***** Dataset content

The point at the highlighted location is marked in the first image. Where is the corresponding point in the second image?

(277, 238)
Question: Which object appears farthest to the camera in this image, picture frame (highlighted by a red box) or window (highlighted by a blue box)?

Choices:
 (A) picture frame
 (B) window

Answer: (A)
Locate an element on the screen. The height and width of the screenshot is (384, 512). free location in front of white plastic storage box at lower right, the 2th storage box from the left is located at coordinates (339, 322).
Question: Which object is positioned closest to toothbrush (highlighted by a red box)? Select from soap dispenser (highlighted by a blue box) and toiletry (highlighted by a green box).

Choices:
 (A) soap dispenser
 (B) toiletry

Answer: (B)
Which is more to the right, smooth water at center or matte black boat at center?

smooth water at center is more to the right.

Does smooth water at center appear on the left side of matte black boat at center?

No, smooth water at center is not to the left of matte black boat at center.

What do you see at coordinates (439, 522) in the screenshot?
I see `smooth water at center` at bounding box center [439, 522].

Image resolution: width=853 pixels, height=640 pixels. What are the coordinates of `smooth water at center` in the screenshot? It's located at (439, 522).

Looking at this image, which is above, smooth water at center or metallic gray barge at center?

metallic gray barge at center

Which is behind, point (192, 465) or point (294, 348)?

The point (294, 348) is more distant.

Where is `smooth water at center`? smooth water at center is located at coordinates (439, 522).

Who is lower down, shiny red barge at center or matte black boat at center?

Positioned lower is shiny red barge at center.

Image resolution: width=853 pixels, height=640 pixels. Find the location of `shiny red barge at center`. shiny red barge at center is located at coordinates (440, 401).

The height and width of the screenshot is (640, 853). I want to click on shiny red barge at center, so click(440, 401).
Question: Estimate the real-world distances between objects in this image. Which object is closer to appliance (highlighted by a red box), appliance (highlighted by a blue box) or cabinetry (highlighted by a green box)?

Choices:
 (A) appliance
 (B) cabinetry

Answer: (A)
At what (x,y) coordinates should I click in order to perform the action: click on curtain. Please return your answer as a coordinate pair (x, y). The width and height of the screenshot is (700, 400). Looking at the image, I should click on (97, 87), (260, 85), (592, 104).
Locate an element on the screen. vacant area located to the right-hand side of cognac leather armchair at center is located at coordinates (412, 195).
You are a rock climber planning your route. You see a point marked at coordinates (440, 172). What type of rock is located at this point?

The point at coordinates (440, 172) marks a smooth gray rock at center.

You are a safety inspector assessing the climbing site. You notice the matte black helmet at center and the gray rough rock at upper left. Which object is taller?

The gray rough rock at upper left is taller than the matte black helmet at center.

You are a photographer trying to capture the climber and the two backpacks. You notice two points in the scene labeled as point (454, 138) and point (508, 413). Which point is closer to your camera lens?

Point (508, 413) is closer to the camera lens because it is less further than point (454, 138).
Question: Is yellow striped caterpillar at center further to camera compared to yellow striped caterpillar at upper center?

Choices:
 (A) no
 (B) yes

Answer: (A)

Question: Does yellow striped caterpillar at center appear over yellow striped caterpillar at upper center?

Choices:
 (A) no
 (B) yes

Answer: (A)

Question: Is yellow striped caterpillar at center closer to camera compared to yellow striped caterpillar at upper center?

**********

**Stated task:** Convert all of the entries above into a JSON list of strings, with one string per line and blank lines omitted.

**Answer for the task:**
[
  "The point at the highlighted location is marked in the first image. Where is the corresponding point in the second image?",
  "(277, 238)",
  "Question: Which object appears farthest to the camera in this image, picture frame (highlighted by a red box) or window (highlighted by a blue box)?",
  "Choices:",
  " (A) picture frame",
  " (B) window",
  "Answer: (A)",
  "Locate an element on the screen. The height and width of the screenshot is (384, 512). free location in front of white plastic storage box at lower right, the 2th storage box from the left is located at coordinates (339, 322).",
  "Question: Which object is positioned closest to toothbrush (highlighted by a red box)? Select from soap dispenser (highlighted by a blue box) and toiletry (highlighted by a green box).",
  "Choices:",
  " (A) soap dispenser",
  " (B) toiletry",
  "Answer: (B)",
  "Which is more to the right, smooth water at center or matte black boat at center?",
  "smooth water at center is more to the right.",
  "Does smooth water at center appear on the left side of matte black boat at center?",
  "No, smooth water at center is not to the left of matte black boat at center.",
  "What do you see at coordinates (439, 522) in the screenshot?",
  "I see `smooth water at center` at bounding box center [439, 522].",
  "Image resolution: width=853 pixels, height=640 pixels. What are the coordinates of `smooth water at center` in the screenshot? It's located at (439, 522).",
  "Looking at this image, which is above, smooth water at center or metallic gray barge at center?",
  "metallic gray barge at center",
  "Which is behind, point (192, 465) or point (294, 348)?",
  "The point (294, 348) is more distant.",
  "Where is `smooth water at center`? smooth water at center is located at coordinates (439, 522).",
  "Who is lower down, shiny red barge at center or matte black boat at center?",
  "Positioned lower is shiny red barge at center.",
  "Image resolution: width=853 pixels, height=640 pixels. Find the location of `shiny red barge at center`. shiny red barge at center is located at coordinates (440, 401).",
  "The height and width of the screenshot is (640, 853). I want to click on shiny red barge at center, so click(440, 401).",
  "Question: Estimate the real-world distances between objects in this image. Which object is closer to appliance (highlighted by a red box), appliance (highlighted by a blue box) or cabinetry (highlighted by a green box)?",
  "Choices:",
  " (A) appliance",
  " (B) cabinetry",
  "Answer: (A)",
  "At what (x,y) coordinates should I click in order to perform the action: click on curtain. Please return your answer as a coordinate pair (x, y). The width and height of the screenshot is (700, 400). Looking at the image, I should click on (97, 87), (260, 85), (592, 104).",
  "Locate an element on the screen. vacant area located to the right-hand side of cognac leather armchair at center is located at coordinates (412, 195).",
  "You are a rock climber planning your route. You see a point marked at coordinates (440, 172). What type of rock is located at this point?",
  "The point at coordinates (440, 172) marks a smooth gray rock at center.",
  "You are a safety inspector assessing the climbing site. You notice the matte black helmet at center and the gray rough rock at upper left. Which object is taller?",
  "The gray rough rock at upper left is taller than the matte black helmet at center.",
  "You are a photographer trying to capture the climber and the two backpacks. You notice two points in the scene labeled as point (454, 138) and point (508, 413). Which point is closer to your camera lens?",
  "Point (508, 413) is closer to the camera lens because it is less further than point (454, 138).",
  "Question: Is yellow striped caterpillar at center further to camera compared to yellow striped caterpillar at upper center?",
  "Choices:",
  " (A) no",
  " (B) yes",
  "Answer: (A)",
  "Question: Does yellow striped caterpillar at center appear over yellow striped caterpillar at upper center?",
  "Choices:",
  " (A) no",
  " (B) yes",
  "Answer: (A)",
  "Question: Is yellow striped caterpillar at center closer to camera compared to yellow striped caterpillar at upper center?"
]